**REQUIRED WORK**: Exactly as written, print every line of the listing below and omit its pictures.
---------- RECORDED DATA ----------
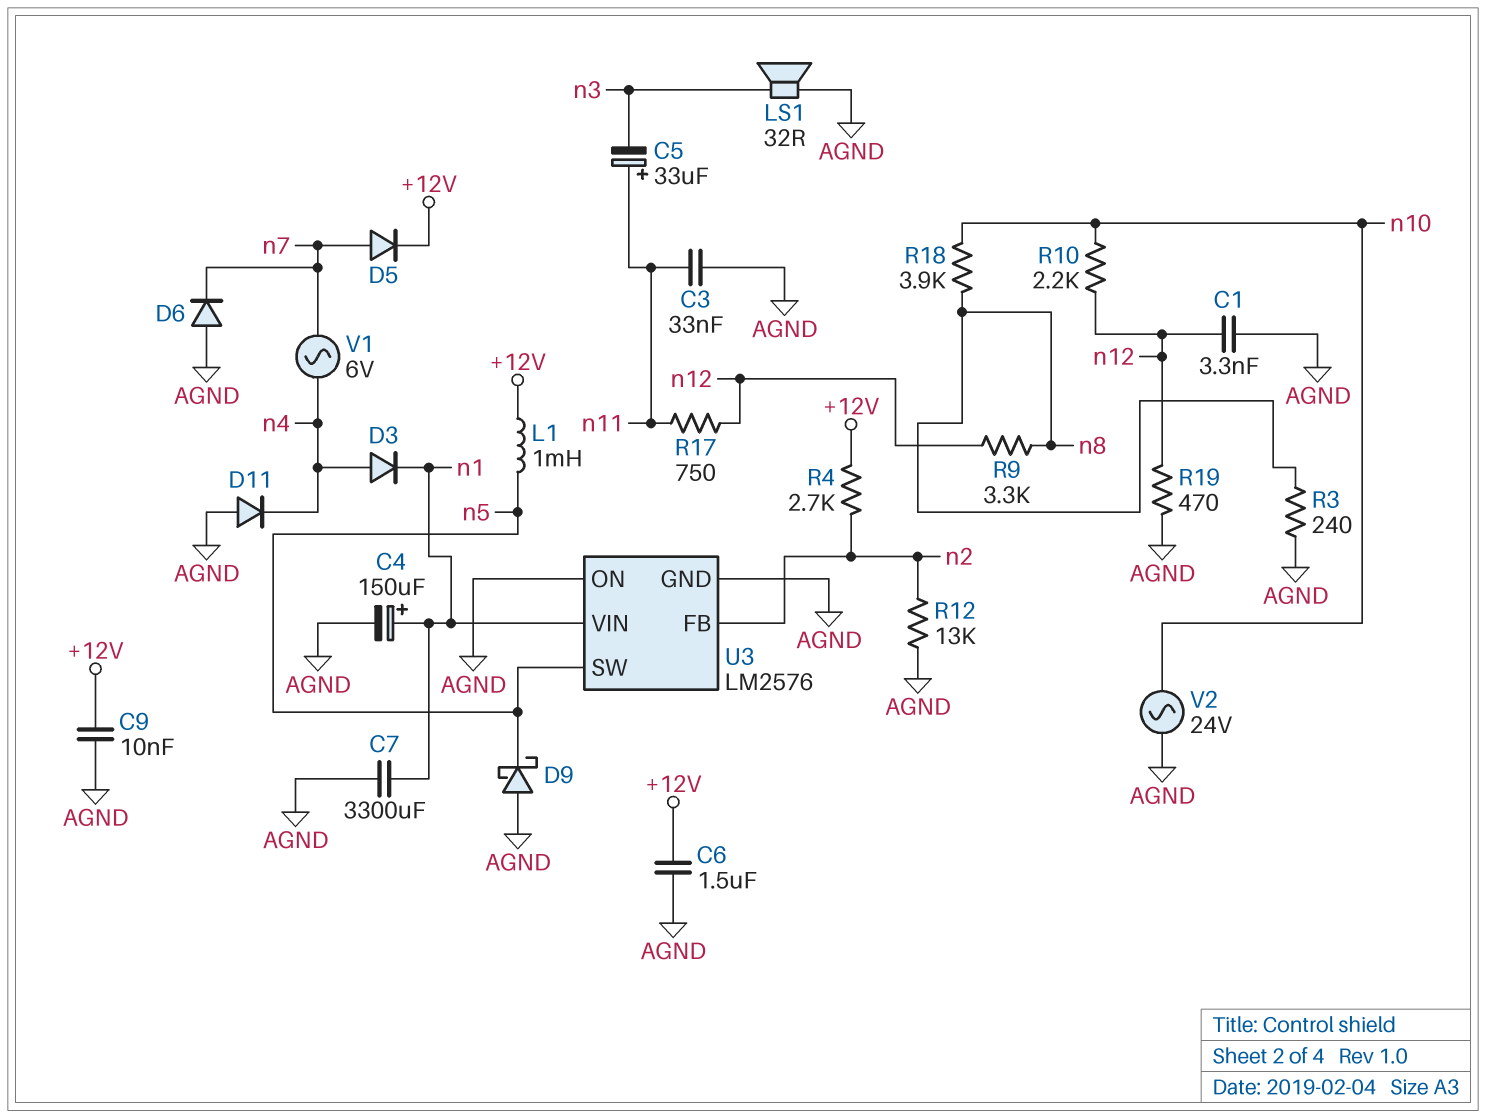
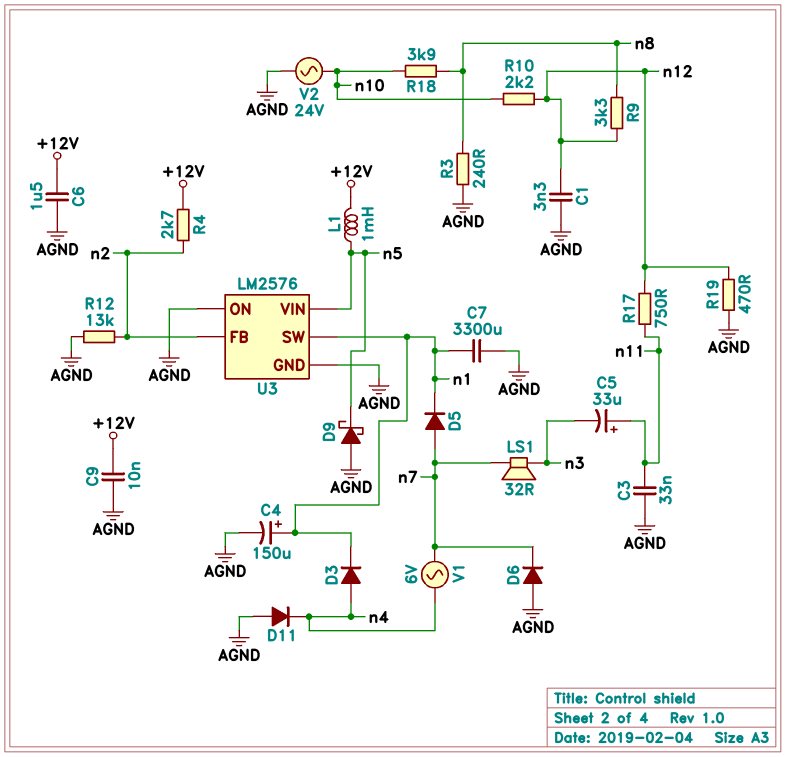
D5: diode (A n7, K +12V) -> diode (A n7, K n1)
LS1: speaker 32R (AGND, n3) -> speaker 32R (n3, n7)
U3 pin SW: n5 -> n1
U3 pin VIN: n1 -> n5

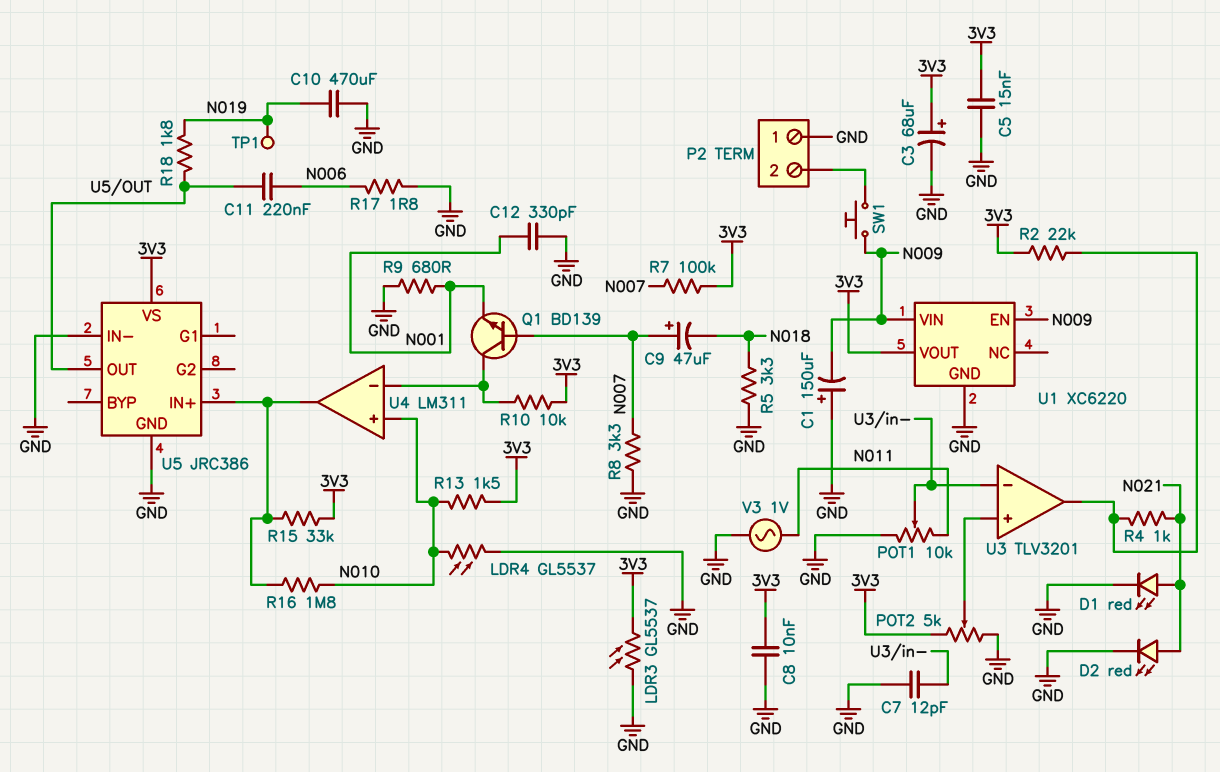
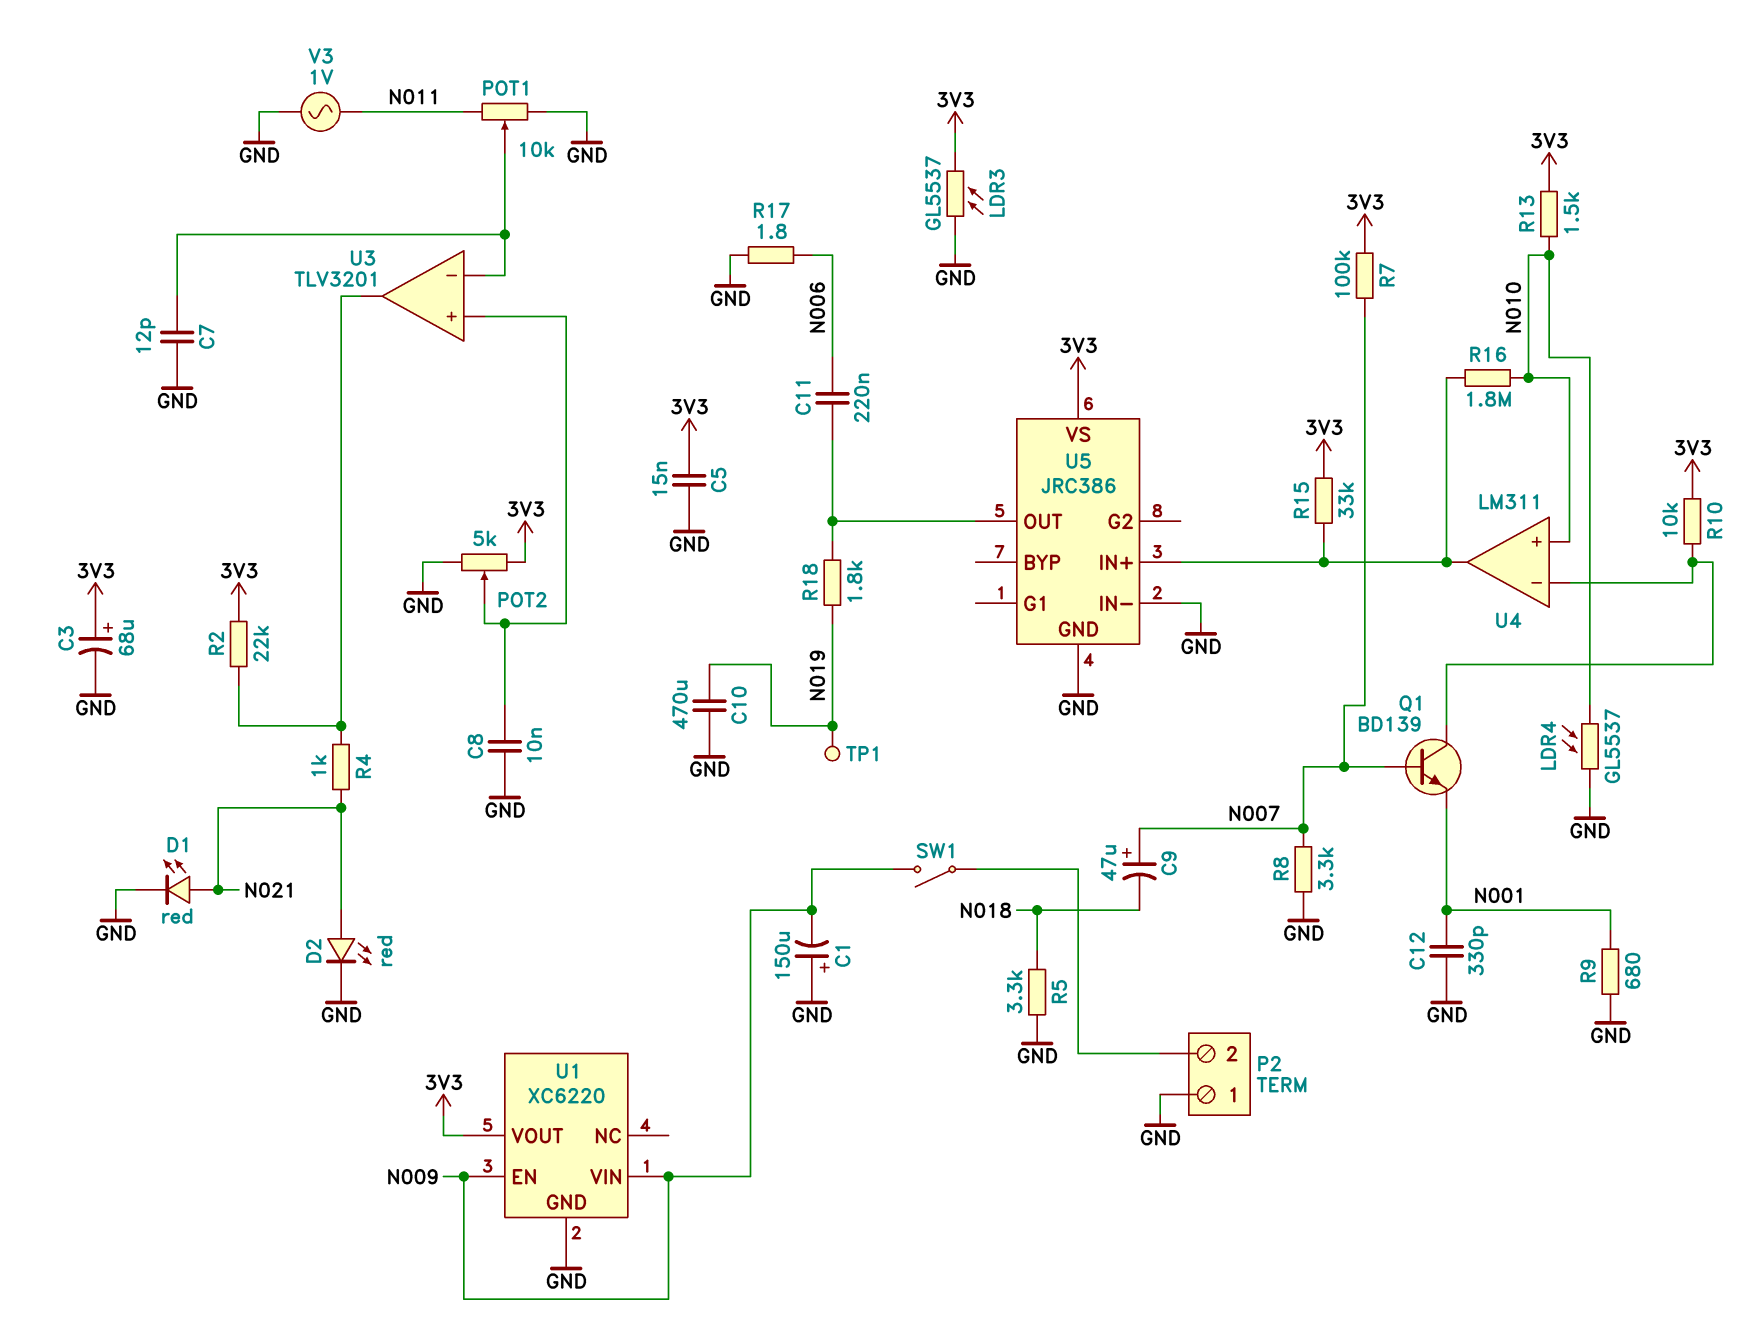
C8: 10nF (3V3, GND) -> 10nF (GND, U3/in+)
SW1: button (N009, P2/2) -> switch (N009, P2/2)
----------
**EXERCISE RESULT**:
D5: diode (A n7, K +12V) -> diode (A n7, K n1)
LS1: speaker 32R (AGND, n3) -> speaker 32R (n3, n7)
U3 pin SW: n5 -> n1
U3 pin VIN: n1 -> n5

C8: 10nF (3V3, GND) -> 10nF (GND, U3/in+)
SW1: button (N009, P2/2) -> switch (N009, P2/2)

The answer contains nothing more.